Extract the records in full, leaving every picture out.
----
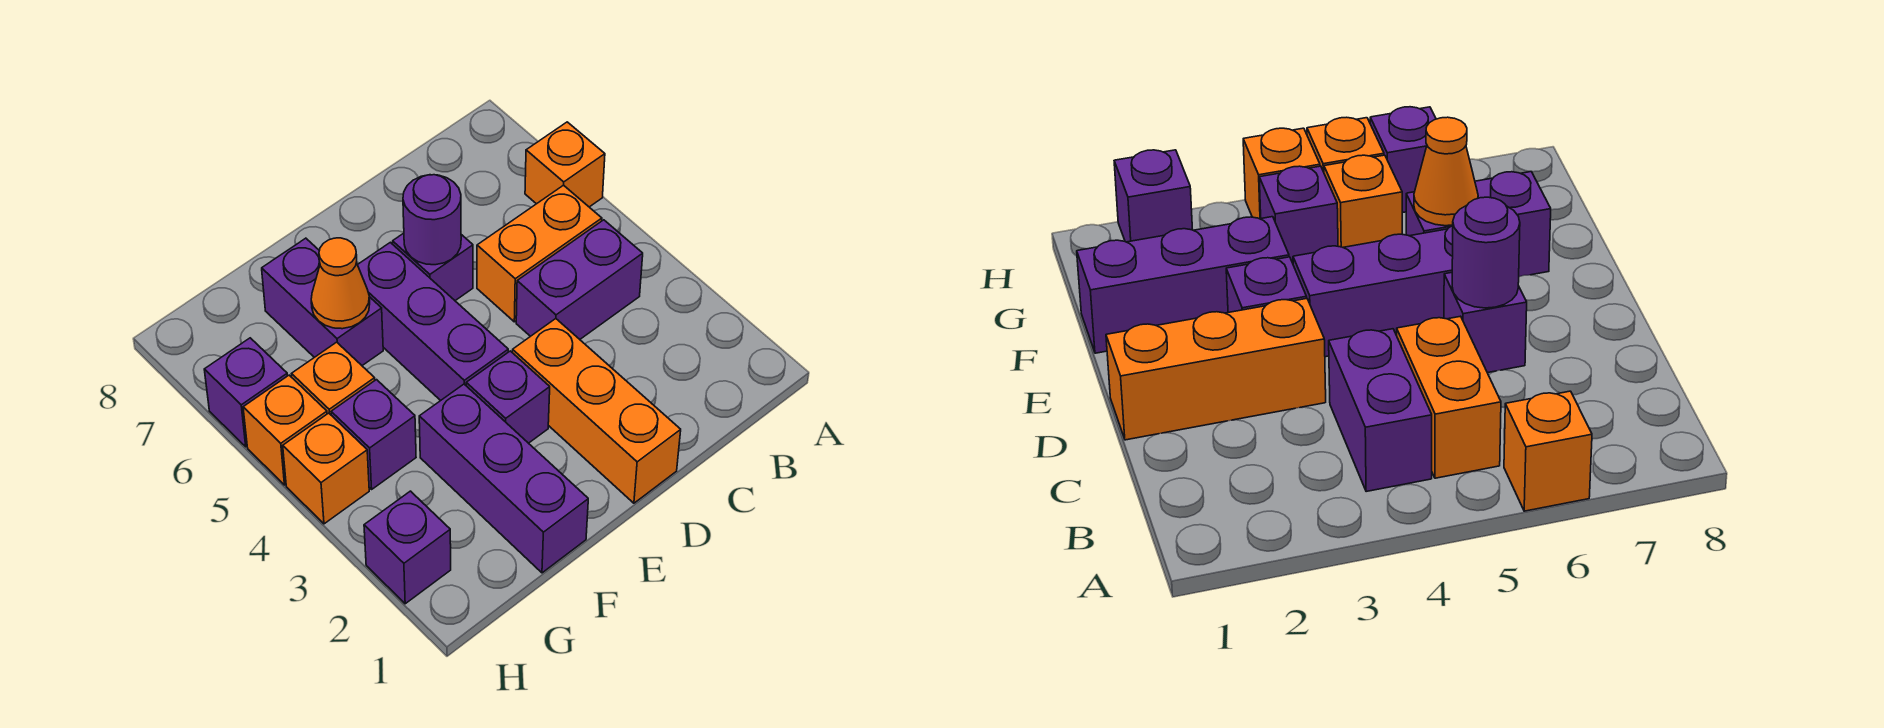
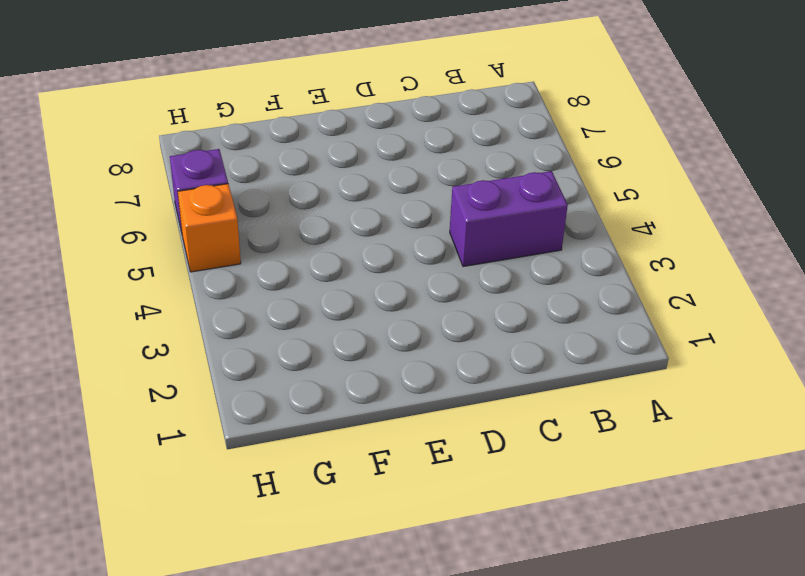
none -> orange brick A6 level 1
none -> orange brick B5:C5 level 1
none -> orange brick D1:D3 level 1

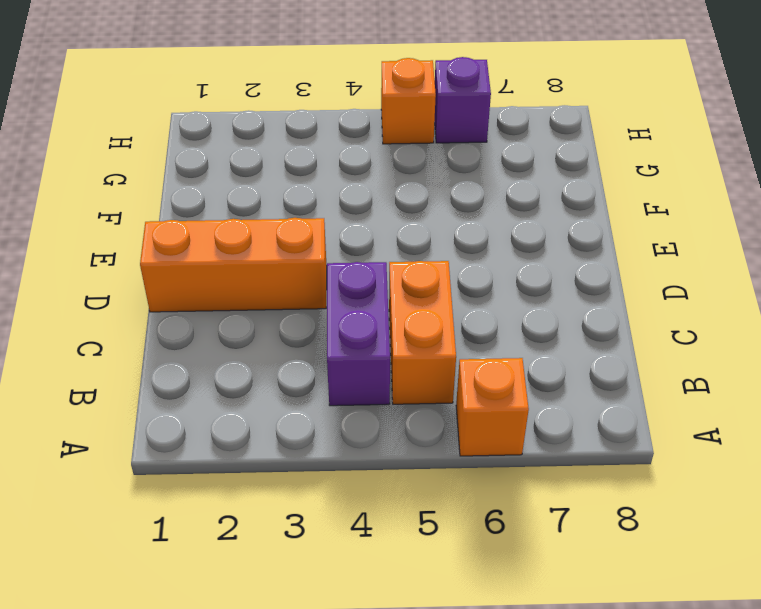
none -> purple brick D6 level 1
none -> purple brick E3 level 1
none -> purple brick E4:E6 level 1

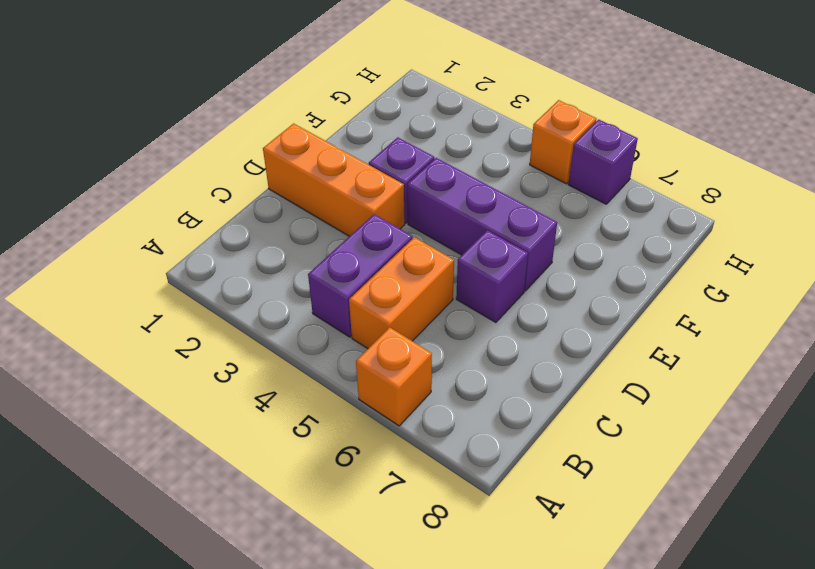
none -> purple brick F1:F3 level 1
none -> purple brick F6:F7 level 1
none -> purple brick G4 level 1

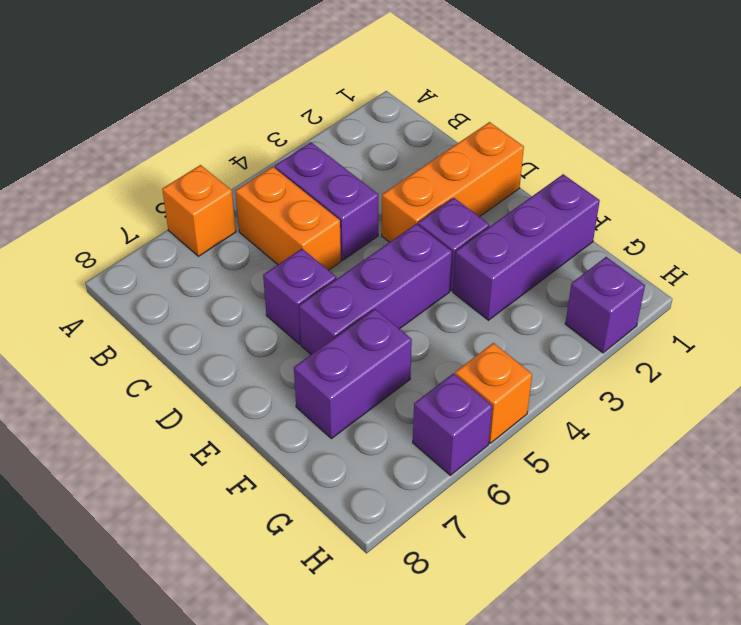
none -> purple brick G4 level 1
none -> orange brick G5 level 1
none -> orange brick H4 level 1

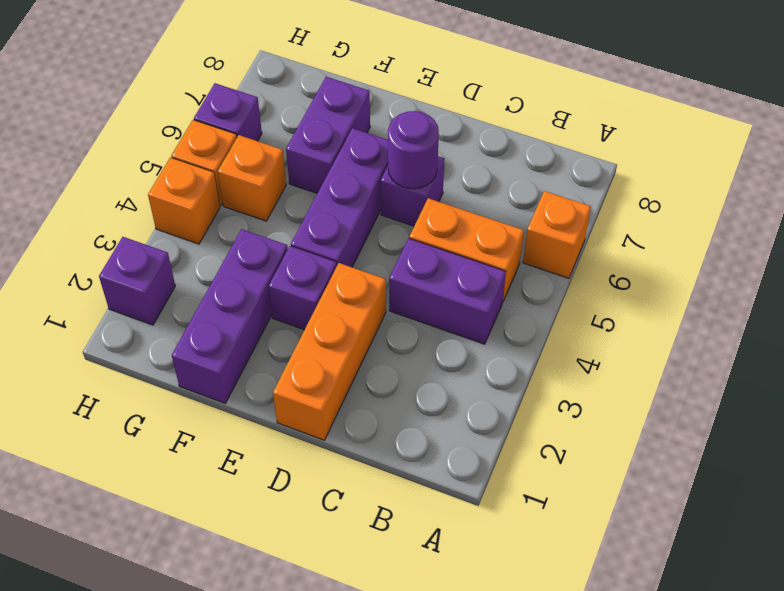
none -> purple brick G4 level 1
none -> orange cone F6 level 2

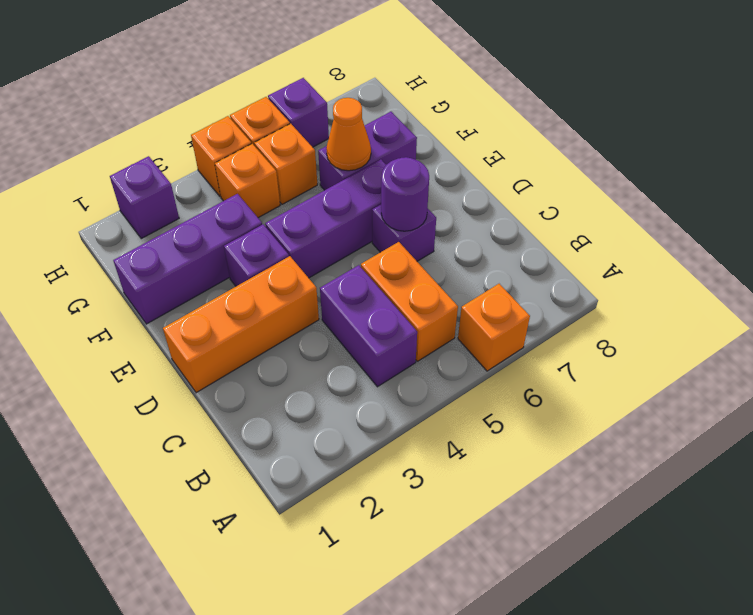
orange brick G4 level 1 -> purple brick G4 level 1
----
Reply —
none -> orange brick A6 level 1
none -> orange brick B5:C5 level 1
none -> orange brick D1:D3 level 1

none -> purple brick D6 level 1
none -> purple brick E3 level 1
none -> purple brick E4:E6 level 1

none -> purple brick F1:F3 level 1
none -> purple brick F6:F7 level 1
none -> purple brick G4 level 1

none -> purple brick G4 level 1
none -> orange brick G5 level 1
none -> orange brick H4 level 1

none -> purple brick G4 level 1
none -> orange cone F6 level 2

orange brick G4 level 1 -> purple brick G4 level 1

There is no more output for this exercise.